Action item → Wherever the listing holds a picture, leave it out, and copy the remainder exactly.
◆ ◆ ◆
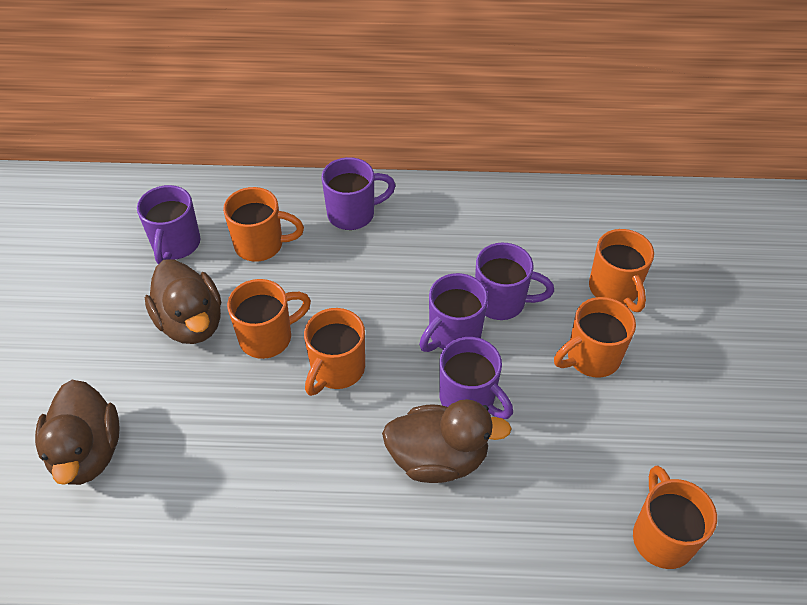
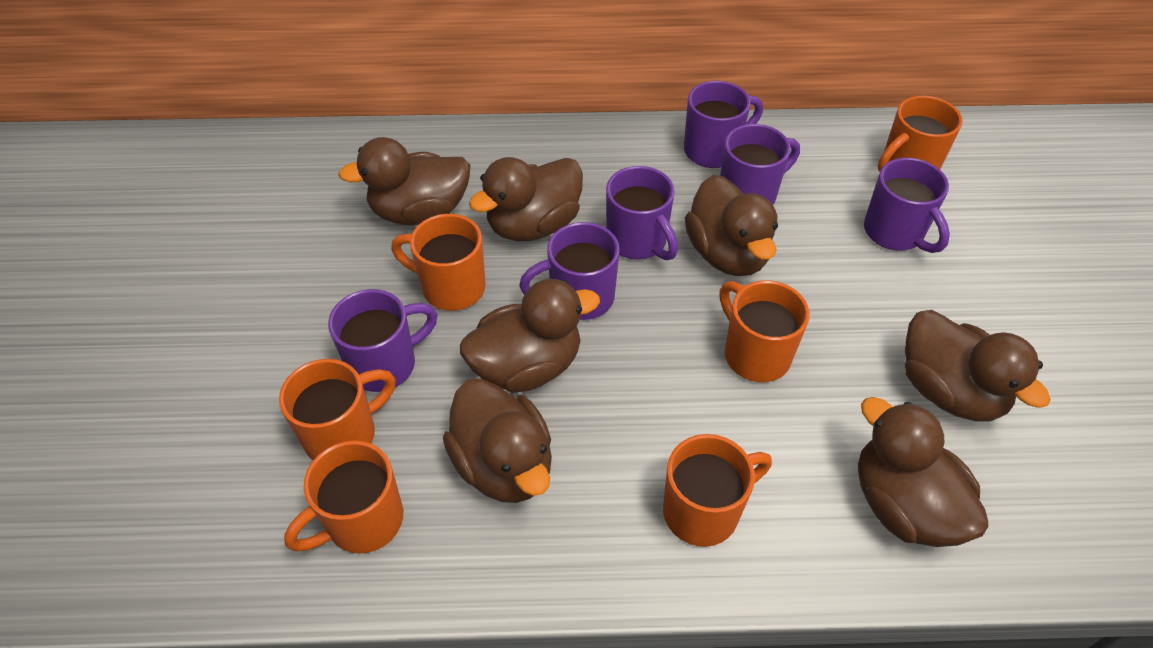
brown duck: 3 -> 7
purple mug: 5 -> 6

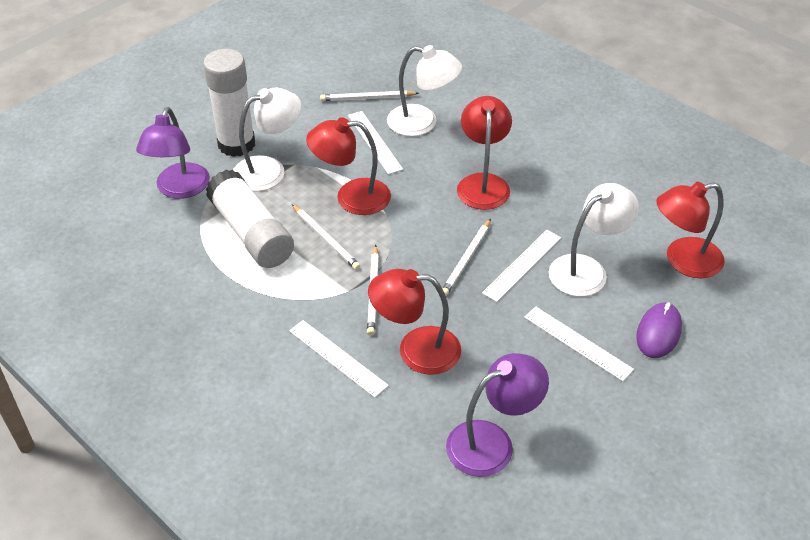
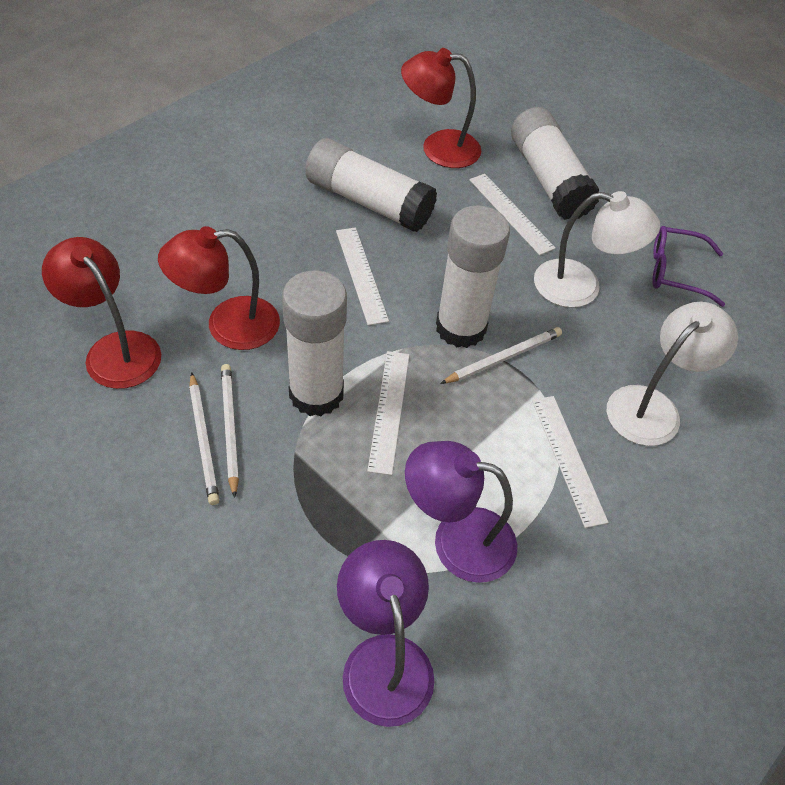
purple glasses: 0 -> 1
purple mouse: 1 -> 0
red lamp: 4 -> 3
white glue stick: 2 -> 4
white lamp: 3 -> 2
white pencil: 4 -> 3

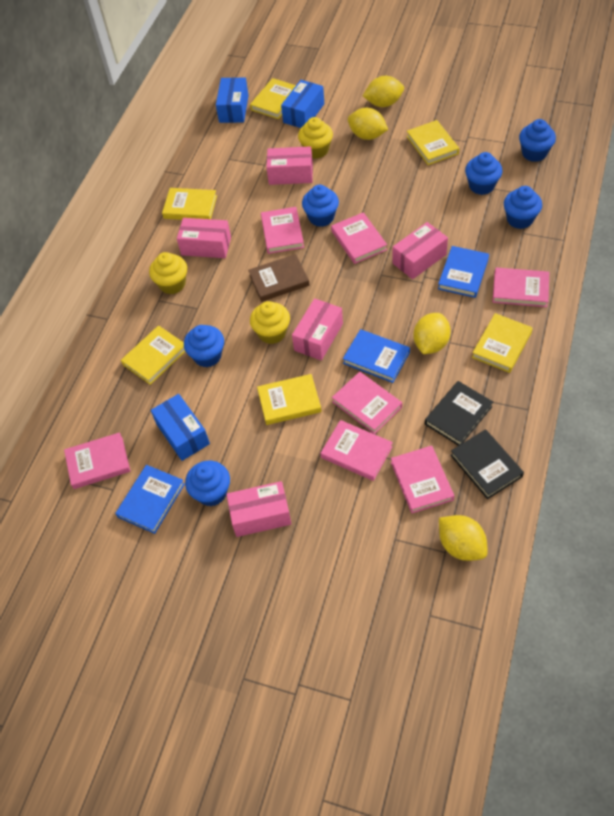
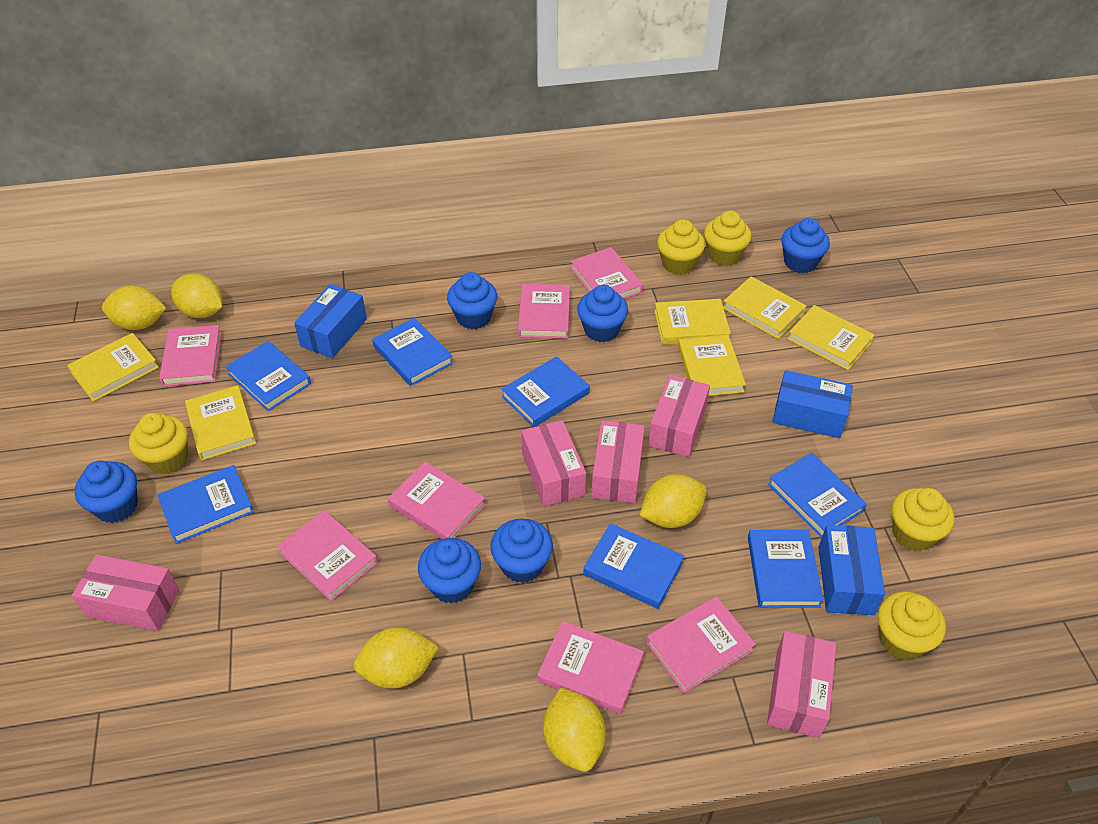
black book: 2 -> 0
blue book: 3 -> 7
brown book: 1 -> 0
yellow cupcake: 3 -> 5
yellow lemon: 4 -> 5

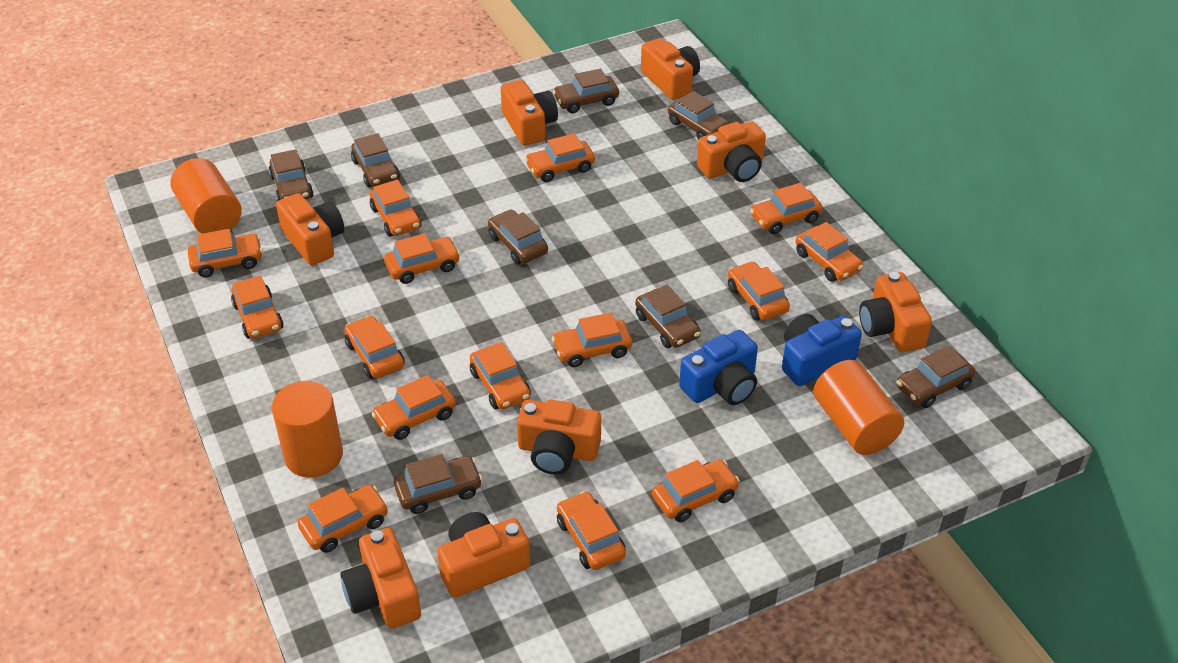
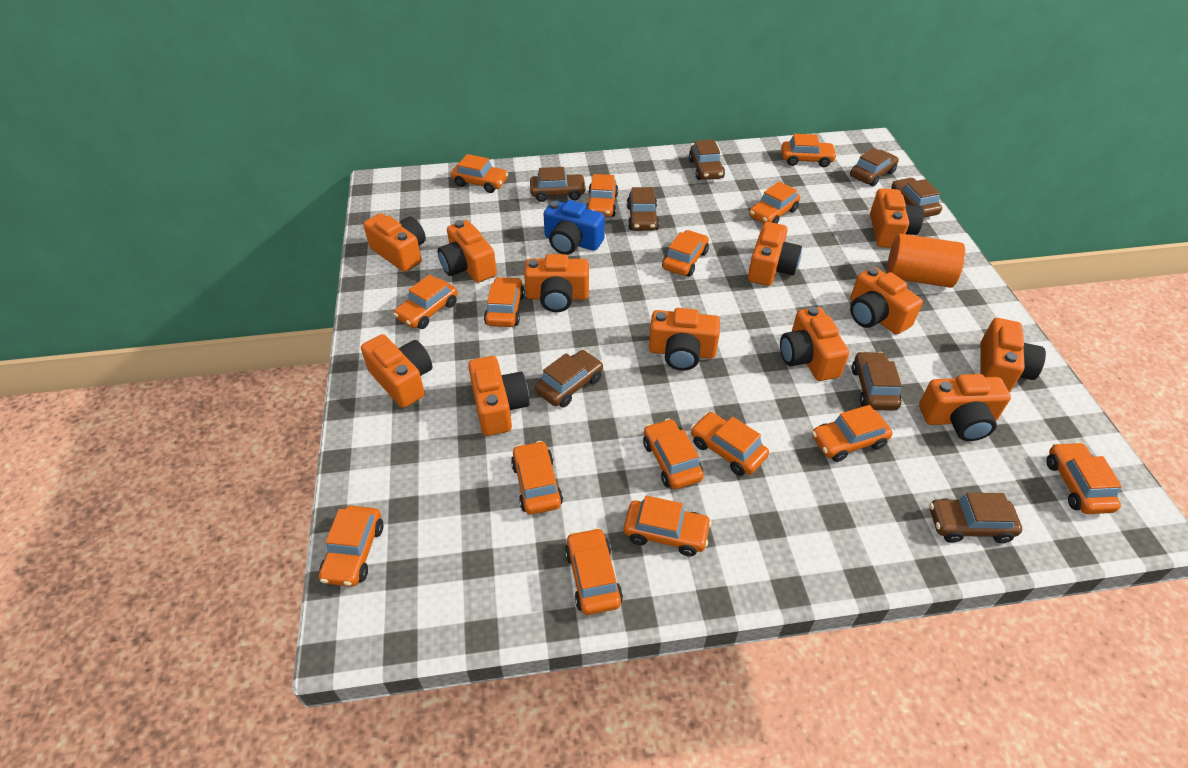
blue camera: 2 -> 1
orange camera: 8 -> 12
orange cylinder: 3 -> 1

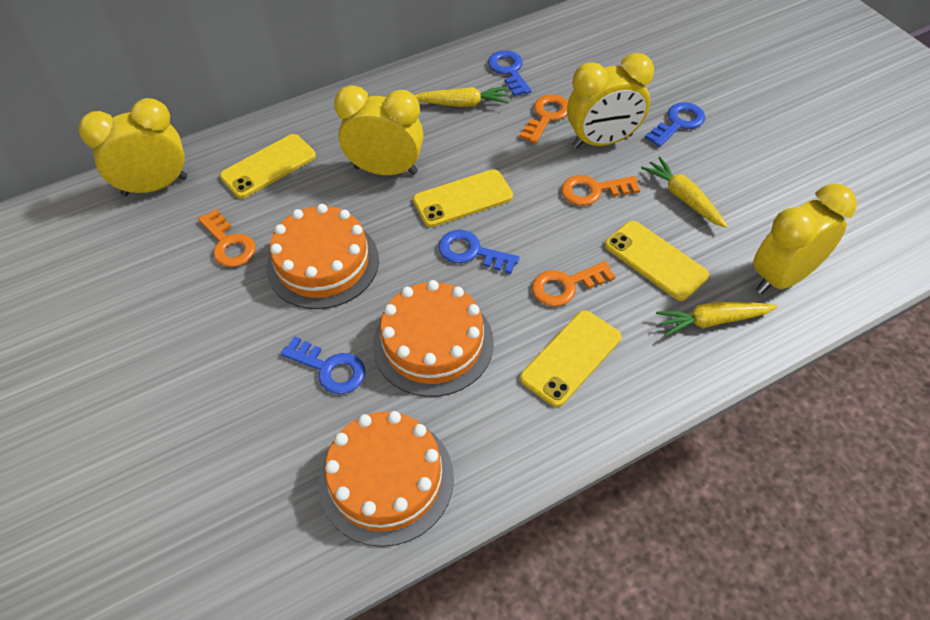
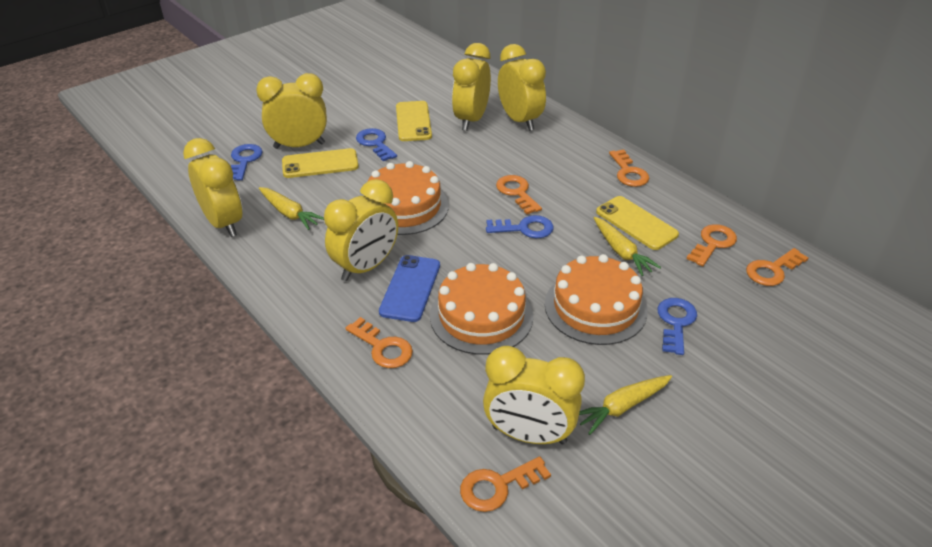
blue phone: 0 -> 1
orange key: 4 -> 6
yellow clock: 4 -> 6
yellow phone: 4 -> 3

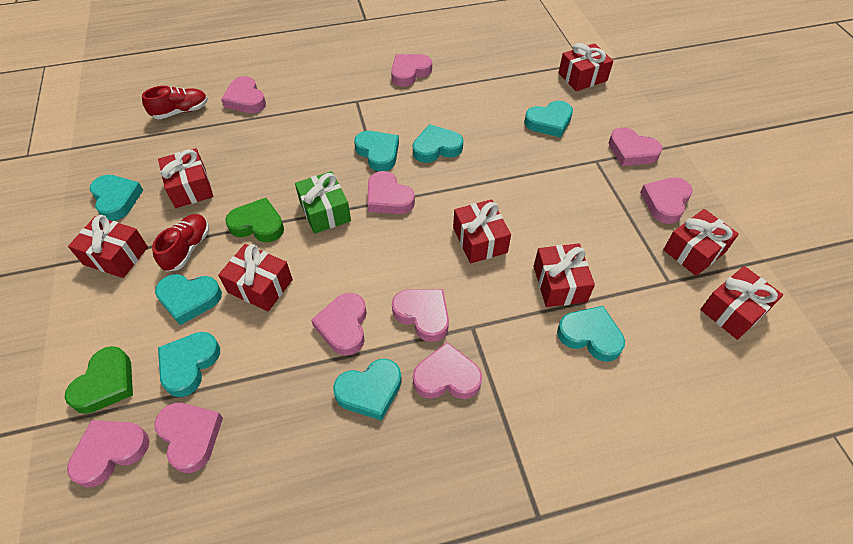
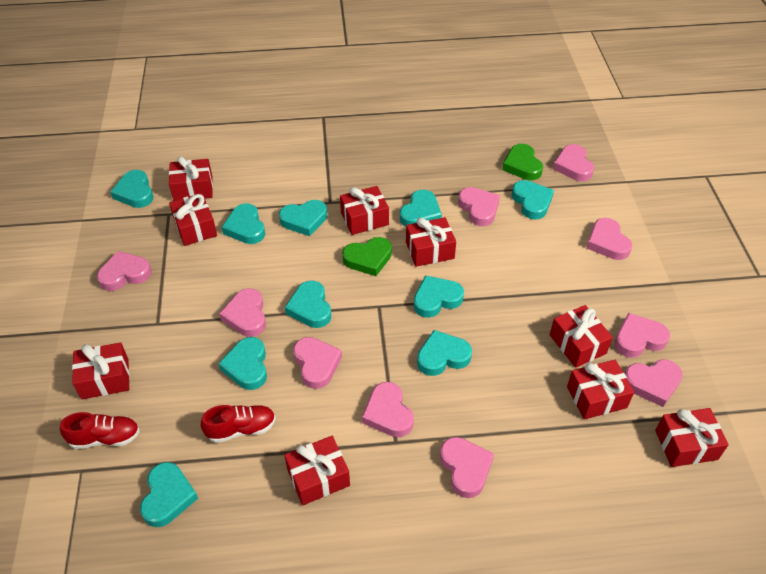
green gift: 1 -> 0
red gift: 8 -> 9
turquoise heart: 8 -> 10

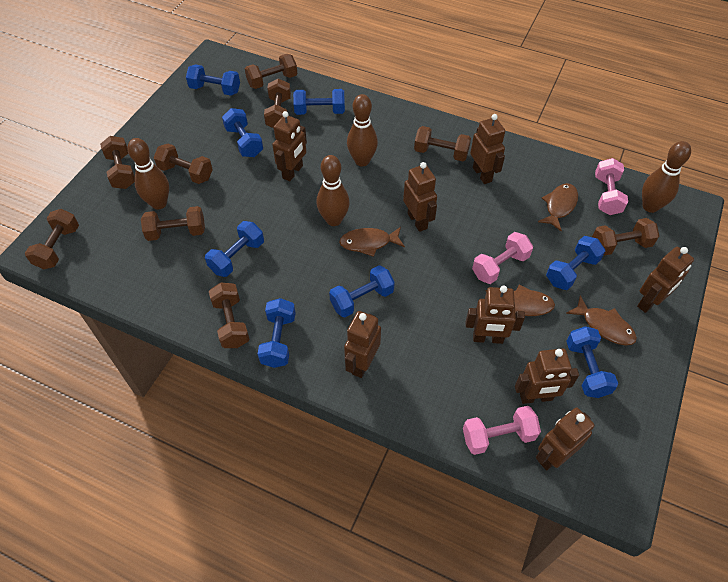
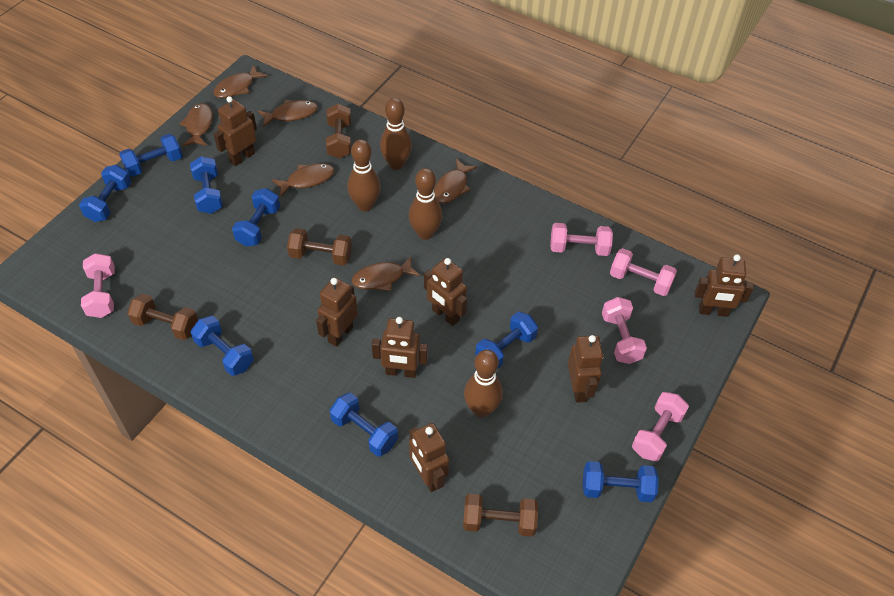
brown dumbbell: 9 -> 4
brown fish: 4 -> 6
brown robot: 8 -> 7
pink dumbbell: 3 -> 5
◆ ◆ ◆
Solved exercise →
brown duck: 3 -> 7
purple mug: 5 -> 6

purple glasses: 0 -> 1
purple mouse: 1 -> 0
red lamp: 4 -> 3
white glue stick: 2 -> 4
white lamp: 3 -> 2
white pencil: 4 -> 3

black book: 2 -> 0
blue book: 3 -> 7
brown book: 1 -> 0
yellow cupcake: 3 -> 5
yellow lemon: 4 -> 5

blue camera: 2 -> 1
orange camera: 8 -> 12
orange cylinder: 3 -> 1

blue phone: 0 -> 1
orange key: 4 -> 6
yellow clock: 4 -> 6
yellow phone: 4 -> 3

green gift: 1 -> 0
red gift: 8 -> 9
turquoise heart: 8 -> 10

brown dumbbell: 9 -> 4
brown fish: 4 -> 6
brown robot: 8 -> 7
pink dumbbell: 3 -> 5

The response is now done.